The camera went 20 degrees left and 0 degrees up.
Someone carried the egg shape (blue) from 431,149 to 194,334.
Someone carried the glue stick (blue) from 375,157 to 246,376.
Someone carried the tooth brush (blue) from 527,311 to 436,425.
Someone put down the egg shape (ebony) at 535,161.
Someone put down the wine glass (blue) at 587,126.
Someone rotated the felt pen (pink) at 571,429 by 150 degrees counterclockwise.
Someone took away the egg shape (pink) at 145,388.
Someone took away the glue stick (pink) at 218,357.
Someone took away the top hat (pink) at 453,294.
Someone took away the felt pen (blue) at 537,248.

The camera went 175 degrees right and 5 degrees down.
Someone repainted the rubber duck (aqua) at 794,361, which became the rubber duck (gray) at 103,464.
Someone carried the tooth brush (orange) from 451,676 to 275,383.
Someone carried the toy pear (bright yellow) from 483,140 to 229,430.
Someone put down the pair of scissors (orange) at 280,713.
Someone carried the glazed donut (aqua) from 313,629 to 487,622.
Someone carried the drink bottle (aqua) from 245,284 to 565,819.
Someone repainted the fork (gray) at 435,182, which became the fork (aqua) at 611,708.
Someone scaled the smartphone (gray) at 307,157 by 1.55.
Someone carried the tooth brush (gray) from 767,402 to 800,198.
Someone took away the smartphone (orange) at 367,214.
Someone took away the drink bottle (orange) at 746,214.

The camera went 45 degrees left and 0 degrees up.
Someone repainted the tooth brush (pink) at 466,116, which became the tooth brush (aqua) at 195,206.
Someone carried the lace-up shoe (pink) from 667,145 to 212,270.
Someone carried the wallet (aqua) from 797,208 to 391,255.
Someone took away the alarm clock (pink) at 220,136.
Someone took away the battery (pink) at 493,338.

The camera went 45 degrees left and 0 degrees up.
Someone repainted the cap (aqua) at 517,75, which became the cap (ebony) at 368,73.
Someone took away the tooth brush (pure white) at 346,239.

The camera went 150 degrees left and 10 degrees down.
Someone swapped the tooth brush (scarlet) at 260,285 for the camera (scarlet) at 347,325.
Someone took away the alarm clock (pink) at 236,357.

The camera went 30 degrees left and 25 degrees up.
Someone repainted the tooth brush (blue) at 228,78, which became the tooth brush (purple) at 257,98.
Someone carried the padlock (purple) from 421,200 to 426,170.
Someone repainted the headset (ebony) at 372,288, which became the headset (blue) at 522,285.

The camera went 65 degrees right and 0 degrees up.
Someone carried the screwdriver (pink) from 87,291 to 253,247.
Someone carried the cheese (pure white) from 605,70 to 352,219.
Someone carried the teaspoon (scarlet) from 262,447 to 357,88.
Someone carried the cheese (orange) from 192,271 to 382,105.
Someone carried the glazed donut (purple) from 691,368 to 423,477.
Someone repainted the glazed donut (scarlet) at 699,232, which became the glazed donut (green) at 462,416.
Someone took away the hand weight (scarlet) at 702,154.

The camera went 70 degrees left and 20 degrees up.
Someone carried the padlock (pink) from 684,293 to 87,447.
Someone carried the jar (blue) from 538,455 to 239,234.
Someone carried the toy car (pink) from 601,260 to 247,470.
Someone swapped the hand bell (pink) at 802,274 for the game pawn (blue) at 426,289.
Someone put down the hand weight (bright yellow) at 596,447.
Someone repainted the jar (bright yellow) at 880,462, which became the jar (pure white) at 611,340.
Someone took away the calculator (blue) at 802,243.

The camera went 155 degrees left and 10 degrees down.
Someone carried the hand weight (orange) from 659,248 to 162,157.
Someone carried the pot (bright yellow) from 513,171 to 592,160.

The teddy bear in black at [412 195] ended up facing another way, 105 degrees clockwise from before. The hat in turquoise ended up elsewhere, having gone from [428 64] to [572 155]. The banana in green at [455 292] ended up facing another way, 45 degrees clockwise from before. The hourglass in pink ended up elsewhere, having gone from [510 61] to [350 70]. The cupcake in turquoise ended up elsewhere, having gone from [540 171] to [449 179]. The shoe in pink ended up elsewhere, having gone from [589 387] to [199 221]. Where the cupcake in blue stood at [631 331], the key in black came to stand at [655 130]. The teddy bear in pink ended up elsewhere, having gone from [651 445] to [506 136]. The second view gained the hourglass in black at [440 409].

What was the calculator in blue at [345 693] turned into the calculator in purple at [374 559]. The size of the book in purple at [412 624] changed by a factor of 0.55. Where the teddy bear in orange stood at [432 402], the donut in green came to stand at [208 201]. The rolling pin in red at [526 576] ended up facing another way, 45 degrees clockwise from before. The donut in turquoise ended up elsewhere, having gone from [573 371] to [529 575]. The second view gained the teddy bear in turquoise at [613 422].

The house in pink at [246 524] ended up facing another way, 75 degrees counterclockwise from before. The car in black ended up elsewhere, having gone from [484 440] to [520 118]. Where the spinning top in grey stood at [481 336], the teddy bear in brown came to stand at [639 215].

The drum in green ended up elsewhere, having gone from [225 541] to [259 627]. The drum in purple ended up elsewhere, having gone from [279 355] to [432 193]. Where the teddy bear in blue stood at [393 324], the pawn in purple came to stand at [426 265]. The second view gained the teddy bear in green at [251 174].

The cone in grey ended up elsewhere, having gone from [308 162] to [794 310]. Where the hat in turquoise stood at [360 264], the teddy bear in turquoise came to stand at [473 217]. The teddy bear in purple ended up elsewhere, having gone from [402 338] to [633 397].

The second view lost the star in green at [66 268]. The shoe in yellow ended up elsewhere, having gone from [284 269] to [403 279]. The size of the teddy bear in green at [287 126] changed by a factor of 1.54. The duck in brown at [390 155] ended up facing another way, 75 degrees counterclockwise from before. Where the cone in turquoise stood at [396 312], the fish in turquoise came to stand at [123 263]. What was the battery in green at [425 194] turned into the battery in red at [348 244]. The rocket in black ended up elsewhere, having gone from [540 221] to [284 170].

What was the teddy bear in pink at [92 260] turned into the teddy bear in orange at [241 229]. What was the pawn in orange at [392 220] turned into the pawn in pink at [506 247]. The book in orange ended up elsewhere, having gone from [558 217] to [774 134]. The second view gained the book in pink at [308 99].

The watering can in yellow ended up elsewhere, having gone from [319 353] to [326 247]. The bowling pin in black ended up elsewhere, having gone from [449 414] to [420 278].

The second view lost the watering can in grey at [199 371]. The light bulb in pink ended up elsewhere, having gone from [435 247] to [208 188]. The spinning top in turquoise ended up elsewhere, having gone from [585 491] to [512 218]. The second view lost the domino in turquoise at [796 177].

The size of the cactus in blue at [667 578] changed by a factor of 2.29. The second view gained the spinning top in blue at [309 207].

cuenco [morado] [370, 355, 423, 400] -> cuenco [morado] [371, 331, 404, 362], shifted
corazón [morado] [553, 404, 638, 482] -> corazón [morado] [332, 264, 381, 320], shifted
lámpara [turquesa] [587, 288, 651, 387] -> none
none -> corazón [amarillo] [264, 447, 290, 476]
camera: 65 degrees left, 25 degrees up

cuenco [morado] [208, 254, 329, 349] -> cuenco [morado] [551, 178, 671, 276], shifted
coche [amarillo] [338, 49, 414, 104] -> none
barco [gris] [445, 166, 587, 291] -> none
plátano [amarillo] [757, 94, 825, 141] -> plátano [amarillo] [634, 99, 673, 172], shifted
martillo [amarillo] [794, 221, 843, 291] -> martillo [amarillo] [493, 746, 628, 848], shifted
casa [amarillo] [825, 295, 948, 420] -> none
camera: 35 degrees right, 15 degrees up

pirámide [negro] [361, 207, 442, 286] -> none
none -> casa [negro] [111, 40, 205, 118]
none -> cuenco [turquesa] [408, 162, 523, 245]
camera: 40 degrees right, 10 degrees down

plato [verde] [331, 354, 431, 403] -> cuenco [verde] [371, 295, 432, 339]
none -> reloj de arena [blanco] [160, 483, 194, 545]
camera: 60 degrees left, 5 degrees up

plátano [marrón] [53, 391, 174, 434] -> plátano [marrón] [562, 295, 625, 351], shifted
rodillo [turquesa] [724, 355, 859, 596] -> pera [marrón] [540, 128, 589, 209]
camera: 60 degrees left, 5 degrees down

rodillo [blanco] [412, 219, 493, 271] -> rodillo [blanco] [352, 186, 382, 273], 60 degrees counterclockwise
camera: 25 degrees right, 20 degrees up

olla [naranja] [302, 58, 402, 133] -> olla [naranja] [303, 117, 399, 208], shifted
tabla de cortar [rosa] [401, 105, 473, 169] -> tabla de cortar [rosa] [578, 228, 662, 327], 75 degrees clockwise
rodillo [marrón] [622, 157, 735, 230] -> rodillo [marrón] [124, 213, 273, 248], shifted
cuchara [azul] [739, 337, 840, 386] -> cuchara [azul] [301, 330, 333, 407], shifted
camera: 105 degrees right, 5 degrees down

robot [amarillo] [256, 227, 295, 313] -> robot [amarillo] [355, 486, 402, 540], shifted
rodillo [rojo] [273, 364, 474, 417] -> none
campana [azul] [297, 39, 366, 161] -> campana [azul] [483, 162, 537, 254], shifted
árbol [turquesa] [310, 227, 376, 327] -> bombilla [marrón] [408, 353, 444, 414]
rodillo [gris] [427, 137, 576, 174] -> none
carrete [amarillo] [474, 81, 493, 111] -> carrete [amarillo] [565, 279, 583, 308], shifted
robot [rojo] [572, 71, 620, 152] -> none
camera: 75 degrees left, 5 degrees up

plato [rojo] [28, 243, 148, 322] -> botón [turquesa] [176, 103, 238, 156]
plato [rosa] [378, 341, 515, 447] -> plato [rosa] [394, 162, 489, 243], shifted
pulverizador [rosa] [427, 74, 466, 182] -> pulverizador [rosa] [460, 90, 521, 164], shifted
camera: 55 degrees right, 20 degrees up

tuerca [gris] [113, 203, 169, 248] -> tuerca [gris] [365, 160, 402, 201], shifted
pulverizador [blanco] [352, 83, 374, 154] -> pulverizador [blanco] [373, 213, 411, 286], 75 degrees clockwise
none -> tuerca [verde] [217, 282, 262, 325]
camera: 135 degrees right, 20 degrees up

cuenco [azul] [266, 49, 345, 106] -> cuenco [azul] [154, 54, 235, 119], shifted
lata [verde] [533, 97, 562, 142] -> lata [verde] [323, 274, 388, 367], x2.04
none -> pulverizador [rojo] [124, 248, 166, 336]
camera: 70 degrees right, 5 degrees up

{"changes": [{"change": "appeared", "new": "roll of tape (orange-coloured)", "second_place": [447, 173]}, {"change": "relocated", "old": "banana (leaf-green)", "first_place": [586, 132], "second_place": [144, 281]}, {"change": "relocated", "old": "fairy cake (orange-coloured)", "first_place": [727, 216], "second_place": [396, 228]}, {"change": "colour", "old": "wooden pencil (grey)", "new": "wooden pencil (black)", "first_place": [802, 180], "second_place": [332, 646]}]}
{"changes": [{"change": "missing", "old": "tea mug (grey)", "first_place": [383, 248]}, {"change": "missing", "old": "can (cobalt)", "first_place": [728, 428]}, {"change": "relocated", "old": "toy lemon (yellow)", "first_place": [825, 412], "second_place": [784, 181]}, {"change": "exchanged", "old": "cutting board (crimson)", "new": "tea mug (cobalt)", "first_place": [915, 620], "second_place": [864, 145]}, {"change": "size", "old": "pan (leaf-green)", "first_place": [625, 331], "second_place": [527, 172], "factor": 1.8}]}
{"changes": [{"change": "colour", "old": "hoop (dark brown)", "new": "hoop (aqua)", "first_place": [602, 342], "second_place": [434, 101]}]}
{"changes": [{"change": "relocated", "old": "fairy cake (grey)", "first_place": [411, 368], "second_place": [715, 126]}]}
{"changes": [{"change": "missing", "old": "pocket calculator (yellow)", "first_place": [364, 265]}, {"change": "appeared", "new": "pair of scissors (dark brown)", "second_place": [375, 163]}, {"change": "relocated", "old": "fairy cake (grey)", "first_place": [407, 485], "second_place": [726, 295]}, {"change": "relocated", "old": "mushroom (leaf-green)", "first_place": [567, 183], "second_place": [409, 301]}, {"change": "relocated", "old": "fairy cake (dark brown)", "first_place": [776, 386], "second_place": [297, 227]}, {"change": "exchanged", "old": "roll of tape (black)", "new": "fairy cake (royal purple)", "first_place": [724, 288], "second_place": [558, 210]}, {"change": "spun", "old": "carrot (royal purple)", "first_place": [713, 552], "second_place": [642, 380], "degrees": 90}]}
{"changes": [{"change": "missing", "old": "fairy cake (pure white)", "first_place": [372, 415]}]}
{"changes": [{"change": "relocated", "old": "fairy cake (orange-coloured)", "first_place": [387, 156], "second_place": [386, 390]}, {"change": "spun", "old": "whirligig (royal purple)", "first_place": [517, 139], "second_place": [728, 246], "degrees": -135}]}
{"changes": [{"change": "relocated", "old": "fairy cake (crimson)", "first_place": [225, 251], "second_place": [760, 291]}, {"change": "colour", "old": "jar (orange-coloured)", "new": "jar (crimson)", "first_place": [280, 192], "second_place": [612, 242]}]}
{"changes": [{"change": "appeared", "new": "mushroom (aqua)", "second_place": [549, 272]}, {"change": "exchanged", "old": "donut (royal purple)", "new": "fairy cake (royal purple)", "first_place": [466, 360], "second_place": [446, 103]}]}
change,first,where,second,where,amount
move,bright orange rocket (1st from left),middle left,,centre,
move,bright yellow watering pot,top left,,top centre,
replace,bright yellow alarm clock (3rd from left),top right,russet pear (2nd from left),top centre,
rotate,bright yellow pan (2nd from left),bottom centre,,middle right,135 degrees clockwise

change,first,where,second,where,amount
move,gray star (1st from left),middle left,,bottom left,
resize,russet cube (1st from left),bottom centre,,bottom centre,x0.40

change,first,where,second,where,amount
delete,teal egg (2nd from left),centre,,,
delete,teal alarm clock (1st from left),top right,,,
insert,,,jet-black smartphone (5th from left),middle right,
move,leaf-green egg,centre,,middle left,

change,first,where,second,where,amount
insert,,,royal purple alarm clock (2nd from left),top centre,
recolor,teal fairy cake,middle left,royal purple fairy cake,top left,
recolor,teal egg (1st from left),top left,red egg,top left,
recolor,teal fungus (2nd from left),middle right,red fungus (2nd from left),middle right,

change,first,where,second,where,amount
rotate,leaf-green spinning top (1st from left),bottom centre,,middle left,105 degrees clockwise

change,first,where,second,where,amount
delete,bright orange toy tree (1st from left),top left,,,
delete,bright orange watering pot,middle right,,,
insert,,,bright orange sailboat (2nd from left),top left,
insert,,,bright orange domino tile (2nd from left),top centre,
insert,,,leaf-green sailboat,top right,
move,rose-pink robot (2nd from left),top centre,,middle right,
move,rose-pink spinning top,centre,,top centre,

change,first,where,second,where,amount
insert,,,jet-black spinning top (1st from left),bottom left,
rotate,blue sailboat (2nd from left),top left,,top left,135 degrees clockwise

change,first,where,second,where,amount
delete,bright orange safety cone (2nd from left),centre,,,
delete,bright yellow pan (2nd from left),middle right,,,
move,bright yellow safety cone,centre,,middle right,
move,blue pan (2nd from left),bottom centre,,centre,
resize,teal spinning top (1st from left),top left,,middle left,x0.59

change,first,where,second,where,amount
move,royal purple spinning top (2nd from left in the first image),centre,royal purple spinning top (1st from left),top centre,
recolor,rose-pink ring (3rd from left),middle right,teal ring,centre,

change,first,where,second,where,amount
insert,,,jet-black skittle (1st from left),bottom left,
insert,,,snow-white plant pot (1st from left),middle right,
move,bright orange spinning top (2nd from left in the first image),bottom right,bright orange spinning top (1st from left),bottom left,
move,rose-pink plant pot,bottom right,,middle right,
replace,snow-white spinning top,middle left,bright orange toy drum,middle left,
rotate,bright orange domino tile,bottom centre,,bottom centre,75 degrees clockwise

## WHAT YOU ARE ASKED TO DO
Your answer must be the data above, copied exactly from its first line through the line containing "Someone took away the top", and nothing more.

## TASK ANSWER
The camera went 20 degrees left and 0 degrees up.
Someone carried the egg shape (blue) from 431,149 to 194,334.
Someone carried the glue stick (blue) from 375,157 to 246,376.
Someone carried the tooth brush (blue) from 527,311 to 436,425.
Someone put down the egg shape (ebony) at 535,161.
Someone put down the wine glass (blue) at 587,126.
Someone rotated the felt pen (pink) at 571,429 by 150 degrees counterclockwise.
Someone took away the egg shape (pink) at 145,388.
Someone took away the glue stick (pink) at 218,357.
Someone took away the top hat (pink) at 453,294.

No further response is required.